INSTRUCTIONS FOR THE TASK: Starting at the line that holds "Notices - Calc: [248,308,527,462]" and stopping at the line that holds "guide.pptx: [1233,357,1260,391] ->", restate the records below word for word, with both of those lines included.

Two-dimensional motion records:
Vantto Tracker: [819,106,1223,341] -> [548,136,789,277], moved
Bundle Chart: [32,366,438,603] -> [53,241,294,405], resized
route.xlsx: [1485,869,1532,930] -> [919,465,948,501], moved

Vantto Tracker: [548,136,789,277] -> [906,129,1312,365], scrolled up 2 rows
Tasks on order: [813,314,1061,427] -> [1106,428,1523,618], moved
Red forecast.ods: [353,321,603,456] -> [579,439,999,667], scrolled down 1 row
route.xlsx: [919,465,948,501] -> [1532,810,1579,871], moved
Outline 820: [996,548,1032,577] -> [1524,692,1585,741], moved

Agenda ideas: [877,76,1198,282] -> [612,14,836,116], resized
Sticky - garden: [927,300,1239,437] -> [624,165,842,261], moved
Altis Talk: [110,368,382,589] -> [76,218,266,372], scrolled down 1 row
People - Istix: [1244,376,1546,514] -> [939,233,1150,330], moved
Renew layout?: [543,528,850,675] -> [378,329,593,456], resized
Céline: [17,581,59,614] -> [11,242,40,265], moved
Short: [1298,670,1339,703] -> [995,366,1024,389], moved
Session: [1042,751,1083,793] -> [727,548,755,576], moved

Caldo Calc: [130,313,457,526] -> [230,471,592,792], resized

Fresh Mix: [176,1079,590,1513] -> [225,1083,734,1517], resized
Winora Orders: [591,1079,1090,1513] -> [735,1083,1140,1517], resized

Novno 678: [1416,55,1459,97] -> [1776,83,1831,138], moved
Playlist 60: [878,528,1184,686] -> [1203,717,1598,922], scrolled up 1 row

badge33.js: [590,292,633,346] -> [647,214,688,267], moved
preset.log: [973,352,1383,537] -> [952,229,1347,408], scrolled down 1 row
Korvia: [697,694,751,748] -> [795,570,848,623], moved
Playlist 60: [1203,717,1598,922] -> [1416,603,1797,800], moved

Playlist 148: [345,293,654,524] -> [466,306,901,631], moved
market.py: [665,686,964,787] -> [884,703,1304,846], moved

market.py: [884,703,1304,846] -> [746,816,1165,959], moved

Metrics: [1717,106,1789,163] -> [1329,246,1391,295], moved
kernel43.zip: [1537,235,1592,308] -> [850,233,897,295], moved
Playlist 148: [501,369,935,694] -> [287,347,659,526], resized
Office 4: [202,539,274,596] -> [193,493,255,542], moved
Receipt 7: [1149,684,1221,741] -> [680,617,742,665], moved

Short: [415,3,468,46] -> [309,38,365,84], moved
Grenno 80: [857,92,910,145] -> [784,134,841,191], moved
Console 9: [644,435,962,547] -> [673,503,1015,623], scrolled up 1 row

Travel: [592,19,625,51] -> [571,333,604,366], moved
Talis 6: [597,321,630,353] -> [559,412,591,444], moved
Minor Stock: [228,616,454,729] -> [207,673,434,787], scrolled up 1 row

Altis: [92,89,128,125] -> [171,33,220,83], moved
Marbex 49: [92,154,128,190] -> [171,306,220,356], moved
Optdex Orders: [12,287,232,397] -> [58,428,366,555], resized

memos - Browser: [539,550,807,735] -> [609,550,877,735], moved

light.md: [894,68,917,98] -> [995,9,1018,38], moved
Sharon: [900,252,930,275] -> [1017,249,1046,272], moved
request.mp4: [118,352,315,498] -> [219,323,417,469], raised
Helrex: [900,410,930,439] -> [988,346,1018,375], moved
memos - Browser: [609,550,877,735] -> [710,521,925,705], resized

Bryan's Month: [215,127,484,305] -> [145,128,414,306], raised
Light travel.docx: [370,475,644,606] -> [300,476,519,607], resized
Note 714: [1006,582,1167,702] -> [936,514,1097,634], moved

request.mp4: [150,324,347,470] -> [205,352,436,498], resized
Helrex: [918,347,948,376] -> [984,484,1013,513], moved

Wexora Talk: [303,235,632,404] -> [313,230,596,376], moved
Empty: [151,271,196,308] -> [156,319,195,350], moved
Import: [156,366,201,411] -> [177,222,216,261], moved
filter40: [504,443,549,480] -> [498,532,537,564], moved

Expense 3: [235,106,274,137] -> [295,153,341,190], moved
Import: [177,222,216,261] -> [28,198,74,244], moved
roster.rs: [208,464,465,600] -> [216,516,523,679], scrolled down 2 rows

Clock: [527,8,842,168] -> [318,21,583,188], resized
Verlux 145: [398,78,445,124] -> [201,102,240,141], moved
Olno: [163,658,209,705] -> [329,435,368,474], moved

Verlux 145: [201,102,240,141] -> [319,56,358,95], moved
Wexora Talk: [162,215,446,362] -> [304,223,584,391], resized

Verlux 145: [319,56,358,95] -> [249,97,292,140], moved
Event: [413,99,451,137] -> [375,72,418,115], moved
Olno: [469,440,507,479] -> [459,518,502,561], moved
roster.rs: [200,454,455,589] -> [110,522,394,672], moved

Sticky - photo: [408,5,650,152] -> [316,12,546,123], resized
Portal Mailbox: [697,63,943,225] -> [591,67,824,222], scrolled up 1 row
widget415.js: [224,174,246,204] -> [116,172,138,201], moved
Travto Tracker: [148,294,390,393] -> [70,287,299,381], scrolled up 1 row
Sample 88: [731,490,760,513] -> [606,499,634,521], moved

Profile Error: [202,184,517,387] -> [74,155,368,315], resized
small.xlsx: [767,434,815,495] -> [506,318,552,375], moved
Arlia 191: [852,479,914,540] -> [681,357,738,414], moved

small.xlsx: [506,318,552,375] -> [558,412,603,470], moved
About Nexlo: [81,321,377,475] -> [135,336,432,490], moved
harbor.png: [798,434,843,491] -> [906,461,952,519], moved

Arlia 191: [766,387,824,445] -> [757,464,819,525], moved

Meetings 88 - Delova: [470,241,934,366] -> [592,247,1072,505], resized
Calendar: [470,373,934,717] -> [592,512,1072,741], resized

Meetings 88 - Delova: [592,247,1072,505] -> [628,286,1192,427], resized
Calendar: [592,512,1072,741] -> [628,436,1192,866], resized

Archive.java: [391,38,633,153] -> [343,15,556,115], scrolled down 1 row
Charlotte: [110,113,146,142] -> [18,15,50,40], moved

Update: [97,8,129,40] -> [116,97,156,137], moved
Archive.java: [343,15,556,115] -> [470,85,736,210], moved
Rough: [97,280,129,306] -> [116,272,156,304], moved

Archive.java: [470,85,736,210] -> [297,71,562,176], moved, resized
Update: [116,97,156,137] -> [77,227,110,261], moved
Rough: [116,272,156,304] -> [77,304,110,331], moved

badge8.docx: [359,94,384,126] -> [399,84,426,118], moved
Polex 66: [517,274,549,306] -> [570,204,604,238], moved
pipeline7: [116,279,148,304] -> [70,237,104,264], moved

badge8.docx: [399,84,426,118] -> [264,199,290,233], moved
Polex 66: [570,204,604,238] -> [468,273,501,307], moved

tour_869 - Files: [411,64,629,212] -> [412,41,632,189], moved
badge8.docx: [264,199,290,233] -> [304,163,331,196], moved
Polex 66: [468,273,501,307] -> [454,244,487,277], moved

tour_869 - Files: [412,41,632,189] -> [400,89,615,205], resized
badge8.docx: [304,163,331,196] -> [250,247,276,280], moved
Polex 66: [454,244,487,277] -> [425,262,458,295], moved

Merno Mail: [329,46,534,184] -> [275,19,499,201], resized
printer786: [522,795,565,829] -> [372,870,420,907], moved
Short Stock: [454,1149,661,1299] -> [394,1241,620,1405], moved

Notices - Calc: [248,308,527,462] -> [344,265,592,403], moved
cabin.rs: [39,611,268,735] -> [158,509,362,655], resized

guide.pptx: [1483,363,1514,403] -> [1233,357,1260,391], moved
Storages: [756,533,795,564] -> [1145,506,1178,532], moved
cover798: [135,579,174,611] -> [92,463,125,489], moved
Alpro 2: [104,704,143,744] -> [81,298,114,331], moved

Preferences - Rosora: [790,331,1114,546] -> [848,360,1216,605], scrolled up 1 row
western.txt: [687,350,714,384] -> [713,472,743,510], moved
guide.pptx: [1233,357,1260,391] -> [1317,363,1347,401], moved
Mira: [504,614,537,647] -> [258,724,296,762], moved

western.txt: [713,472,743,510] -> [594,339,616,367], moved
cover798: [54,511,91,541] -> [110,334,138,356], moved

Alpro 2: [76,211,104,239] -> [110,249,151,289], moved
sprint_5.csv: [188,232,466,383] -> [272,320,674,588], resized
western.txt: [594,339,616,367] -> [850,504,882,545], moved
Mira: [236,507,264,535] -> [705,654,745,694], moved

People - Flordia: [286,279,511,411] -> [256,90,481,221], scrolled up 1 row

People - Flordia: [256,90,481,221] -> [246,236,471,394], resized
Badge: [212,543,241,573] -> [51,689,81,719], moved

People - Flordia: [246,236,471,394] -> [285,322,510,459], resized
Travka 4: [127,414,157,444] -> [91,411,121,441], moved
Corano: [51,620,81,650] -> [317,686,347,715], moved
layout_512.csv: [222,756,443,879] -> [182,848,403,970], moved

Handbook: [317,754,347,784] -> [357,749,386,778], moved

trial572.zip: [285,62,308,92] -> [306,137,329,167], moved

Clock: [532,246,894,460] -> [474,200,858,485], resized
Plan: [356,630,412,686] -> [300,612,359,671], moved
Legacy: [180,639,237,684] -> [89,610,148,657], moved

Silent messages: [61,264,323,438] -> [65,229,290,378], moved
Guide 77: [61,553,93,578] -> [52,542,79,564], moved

TASK RESULT:
Notices - Calc: [248,308,527,462] -> [344,265,592,403], moved
cabin.rs: [39,611,268,735] -> [158,509,362,655], resized

guide.pptx: [1483,363,1514,403] -> [1233,357,1260,391], moved
Storages: [756,533,795,564] -> [1145,506,1178,532], moved
cover798: [135,579,174,611] -> [92,463,125,489], moved
Alpro 2: [104,704,143,744] -> [81,298,114,331], moved

Preferences - Rosora: [790,331,1114,546] -> [848,360,1216,605], scrolled up 1 row
western.txt: [687,350,714,384] -> [713,472,743,510], moved
guide.pptx: [1233,357,1260,391] -> [1317,363,1347,401], moved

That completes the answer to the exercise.